**PROBLEM TO WORK ON**
Would you give the data below back exactly as it reads?

**RECORD EXCERPTS**
----------------

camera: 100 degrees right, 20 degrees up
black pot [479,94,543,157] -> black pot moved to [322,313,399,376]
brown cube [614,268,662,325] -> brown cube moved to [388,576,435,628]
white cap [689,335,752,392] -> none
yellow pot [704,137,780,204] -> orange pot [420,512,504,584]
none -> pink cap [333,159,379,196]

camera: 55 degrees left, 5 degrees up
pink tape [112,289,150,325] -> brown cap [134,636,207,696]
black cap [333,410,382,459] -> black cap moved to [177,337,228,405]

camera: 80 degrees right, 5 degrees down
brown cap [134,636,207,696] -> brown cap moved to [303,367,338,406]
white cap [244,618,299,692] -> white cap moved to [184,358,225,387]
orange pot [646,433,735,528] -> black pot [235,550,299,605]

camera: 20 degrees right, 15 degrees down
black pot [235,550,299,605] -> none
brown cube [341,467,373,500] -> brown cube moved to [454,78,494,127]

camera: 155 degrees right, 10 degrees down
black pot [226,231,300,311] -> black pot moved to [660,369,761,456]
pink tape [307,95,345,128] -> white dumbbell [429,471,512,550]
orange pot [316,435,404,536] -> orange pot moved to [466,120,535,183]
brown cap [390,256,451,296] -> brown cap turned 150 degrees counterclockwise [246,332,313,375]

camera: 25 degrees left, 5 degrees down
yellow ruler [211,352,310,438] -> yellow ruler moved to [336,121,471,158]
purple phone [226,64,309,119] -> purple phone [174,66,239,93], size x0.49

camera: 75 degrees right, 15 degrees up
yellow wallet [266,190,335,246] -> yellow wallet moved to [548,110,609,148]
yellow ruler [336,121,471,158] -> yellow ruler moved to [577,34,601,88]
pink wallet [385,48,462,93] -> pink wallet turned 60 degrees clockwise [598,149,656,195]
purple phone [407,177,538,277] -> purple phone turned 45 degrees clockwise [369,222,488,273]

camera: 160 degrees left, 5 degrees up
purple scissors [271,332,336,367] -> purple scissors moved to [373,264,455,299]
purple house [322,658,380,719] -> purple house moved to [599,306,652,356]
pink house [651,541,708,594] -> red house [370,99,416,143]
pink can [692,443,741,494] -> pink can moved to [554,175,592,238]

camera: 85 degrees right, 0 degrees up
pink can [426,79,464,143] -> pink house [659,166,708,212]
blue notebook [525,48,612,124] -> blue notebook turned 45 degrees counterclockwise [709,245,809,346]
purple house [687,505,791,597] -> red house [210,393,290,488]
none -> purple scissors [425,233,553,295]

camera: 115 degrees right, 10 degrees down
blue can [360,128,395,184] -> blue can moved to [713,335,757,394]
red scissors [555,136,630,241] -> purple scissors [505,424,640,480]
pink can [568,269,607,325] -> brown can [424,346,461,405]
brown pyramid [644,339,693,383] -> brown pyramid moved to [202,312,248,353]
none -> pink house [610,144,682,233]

----------------

**OUTPUT BELOW**
camera: 100 degrees right, 20 degrees up
black pot [479,94,543,157] -> black pot moved to [322,313,399,376]
brown cube [614,268,662,325] -> brown cube moved to [388,576,435,628]
white cap [689,335,752,392] -> none
yellow pot [704,137,780,204] -> orange pot [420,512,504,584]
none -> pink cap [333,159,379,196]

camera: 55 degrees left, 5 degrees up
pink tape [112,289,150,325] -> brown cap [134,636,207,696]
black cap [333,410,382,459] -> black cap moved to [177,337,228,405]

camera: 80 degrees right, 5 degrees down
brown cap [134,636,207,696] -> brown cap moved to [303,367,338,406]
white cap [244,618,299,692] -> white cap moved to [184,358,225,387]
orange pot [646,433,735,528] -> black pot [235,550,299,605]

camera: 20 degrees right, 15 degrees down
black pot [235,550,299,605] -> none
brown cube [341,467,373,500] -> brown cube moved to [454,78,494,127]

camera: 155 degrees right, 10 degrees down
black pot [226,231,300,311] -> black pot moved to [660,369,761,456]
pink tape [307,95,345,128] -> white dumbbell [429,471,512,550]
orange pot [316,435,404,536] -> orange pot moved to [466,120,535,183]
brown cap [390,256,451,296] -> brown cap turned 150 degrees counterclockwise [246,332,313,375]

camera: 25 degrees left, 5 degrees down
yellow ruler [211,352,310,438] -> yellow ruler moved to [336,121,471,158]
purple phone [226,64,309,119] -> purple phone [174,66,239,93], size x0.49

camera: 75 degrees right, 15 degrees up
yellow wallet [266,190,335,246] -> yellow wallet moved to [548,110,609,148]
yellow ruler [336,121,471,158] -> yellow ruler moved to [577,34,601,88]
pink wallet [385,48,462,93] -> pink wallet turned 60 degrees clockwise [598,149,656,195]
purple phone [407,177,538,277] -> purple phone turned 45 degrees clockwise [369,222,488,273]

camera: 160 degrees left, 5 degrees up
purple scissors [271,332,336,367] -> purple scissors moved to [373,264,455,299]
purple house [322,658,380,719] -> purple house moved to [599,306,652,356]
pink house [651,541,708,594] -> red house [370,99,416,143]
pink can [692,443,741,494] -> pink can moved to [554,175,592,238]

camera: 85 degrees right, 0 degrees up
pink can [426,79,464,143] -> pink house [659,166,708,212]
blue notebook [525,48,612,124] -> blue notebook turned 45 degrees counterclockwise [709,245,809,346]
purple house [687,505,791,597] -> red house [210,393,290,488]
none -> purple scissors [425,233,553,295]

camera: 115 degrees right, 10 degrees down
blue can [360,128,395,184] -> blue can moved to [713,335,757,394]
red scissors [555,136,630,241] -> purple scissors [505,424,640,480]
pink can [568,269,607,325] -> brown can [424,346,461,405]
brown pyramid [644,339,693,383] -> brown pyramid moved to [202,312,248,353]
none -> pink house [610,144,682,233]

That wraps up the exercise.